__Exercise instructions__. Of all the lines in the records below, copy only those that contain the string "none".

Structured diff data:
^^^^
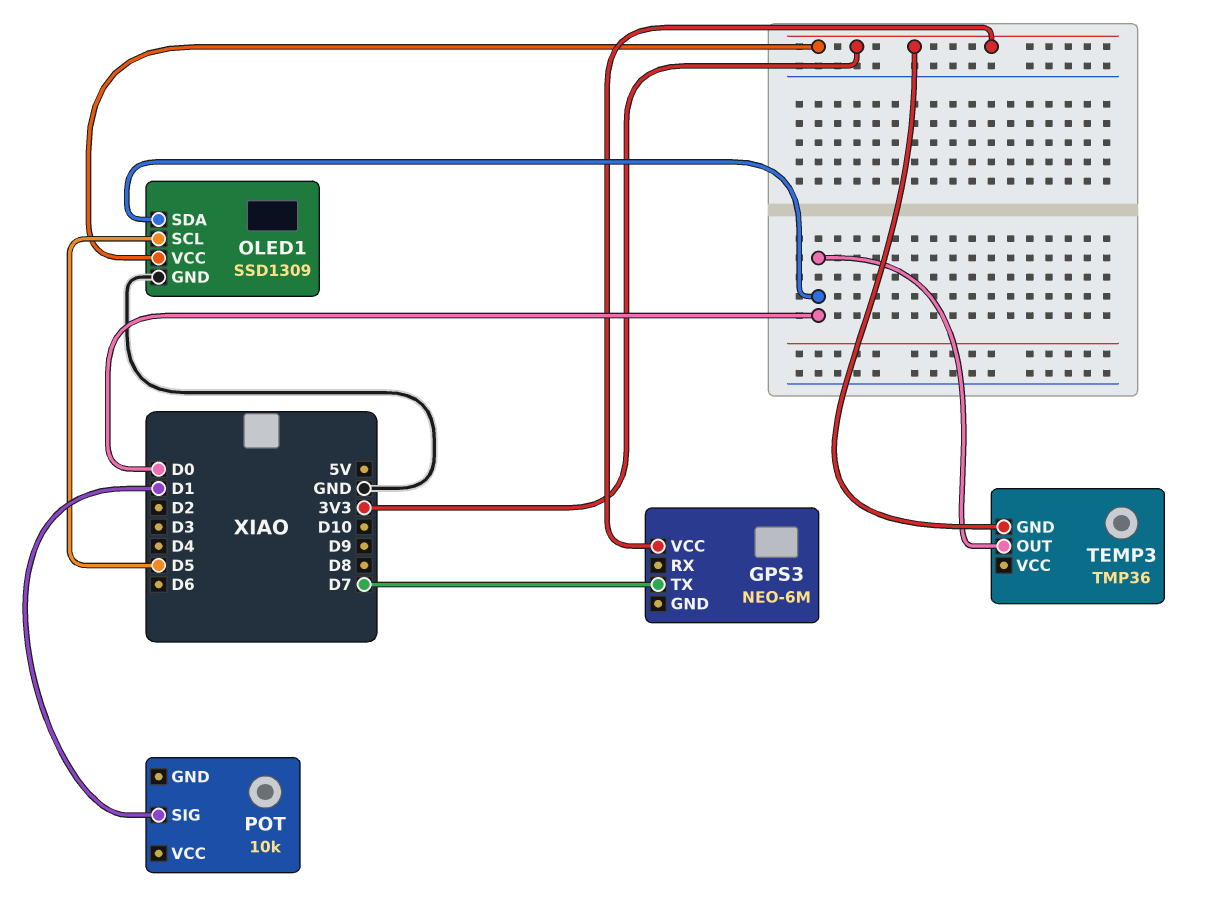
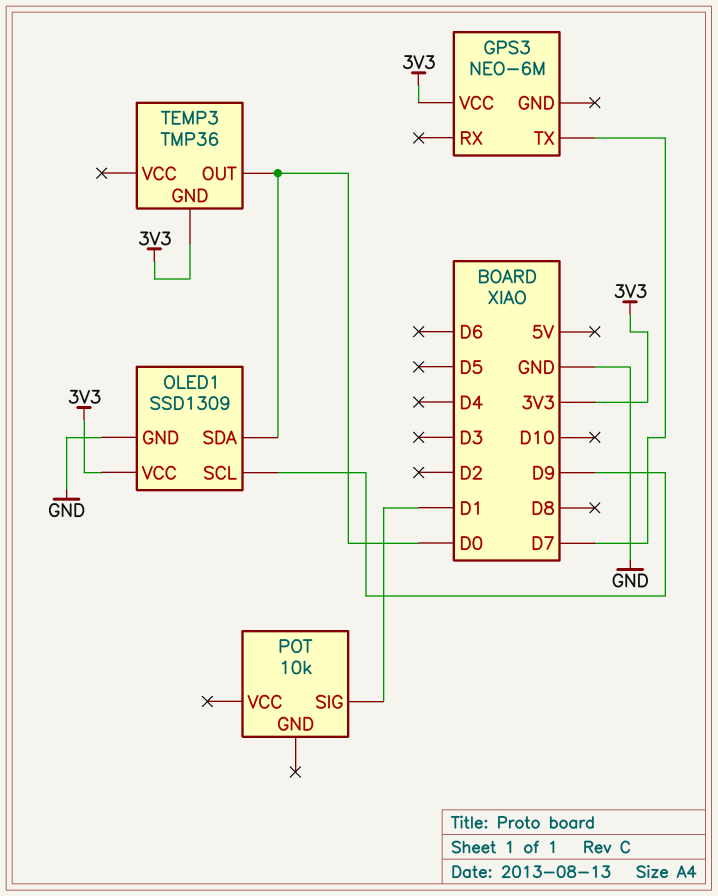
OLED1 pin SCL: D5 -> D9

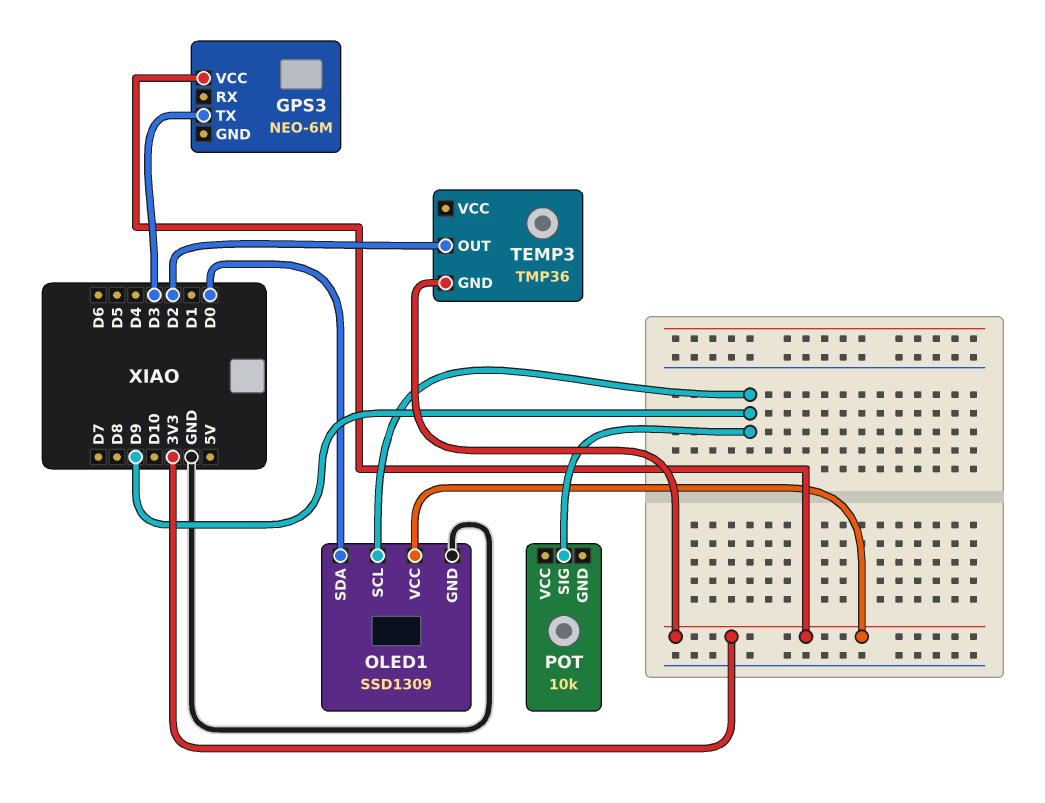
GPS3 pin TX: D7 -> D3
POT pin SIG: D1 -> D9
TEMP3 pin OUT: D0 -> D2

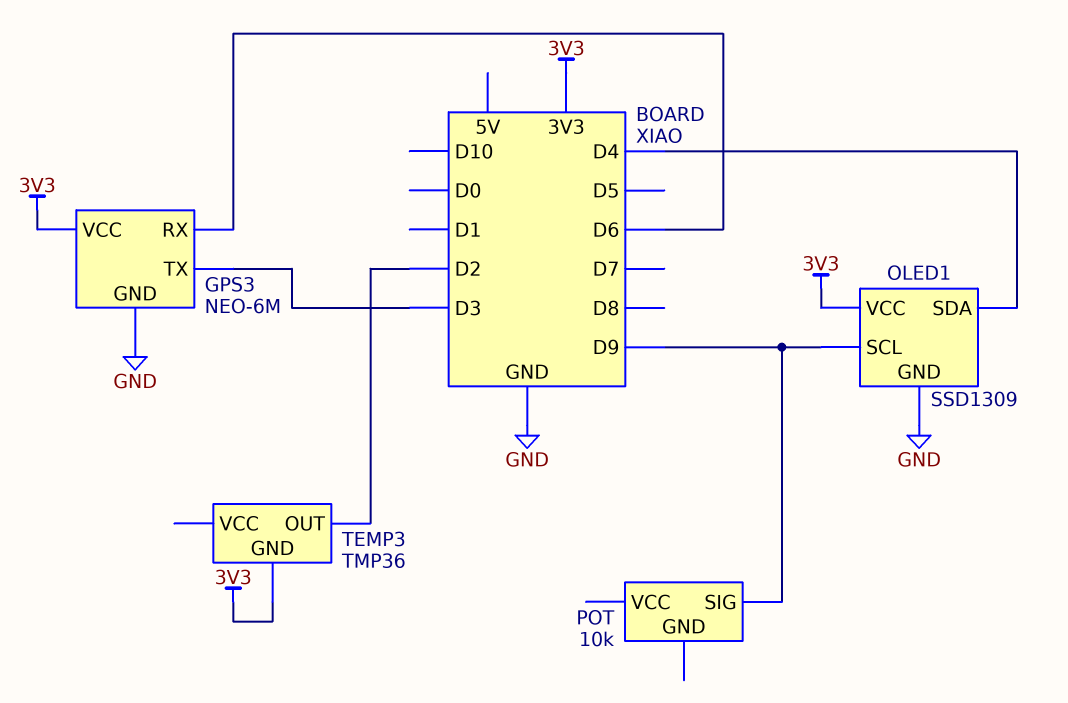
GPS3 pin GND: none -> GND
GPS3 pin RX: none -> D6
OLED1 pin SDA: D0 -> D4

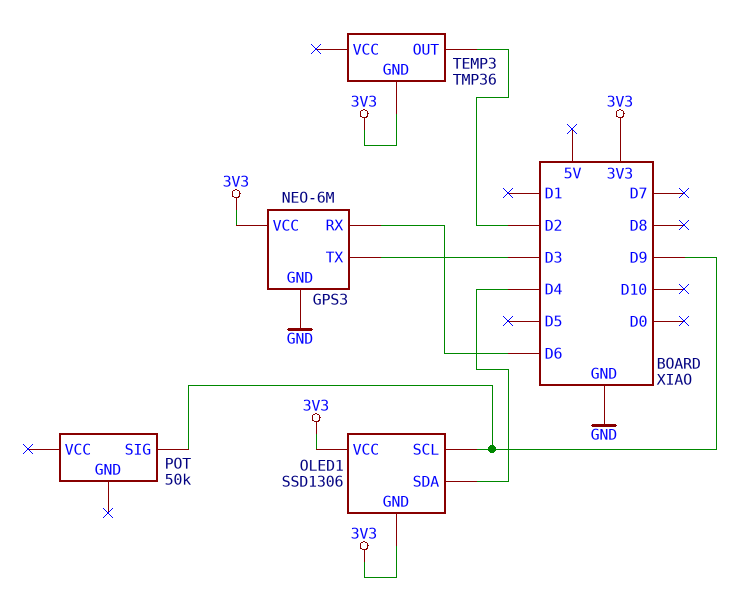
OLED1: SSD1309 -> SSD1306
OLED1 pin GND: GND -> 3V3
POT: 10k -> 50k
^^^^
__Output of the task__.
GPS3 pin GND: none -> GND
GPS3 pin RX: none -> D6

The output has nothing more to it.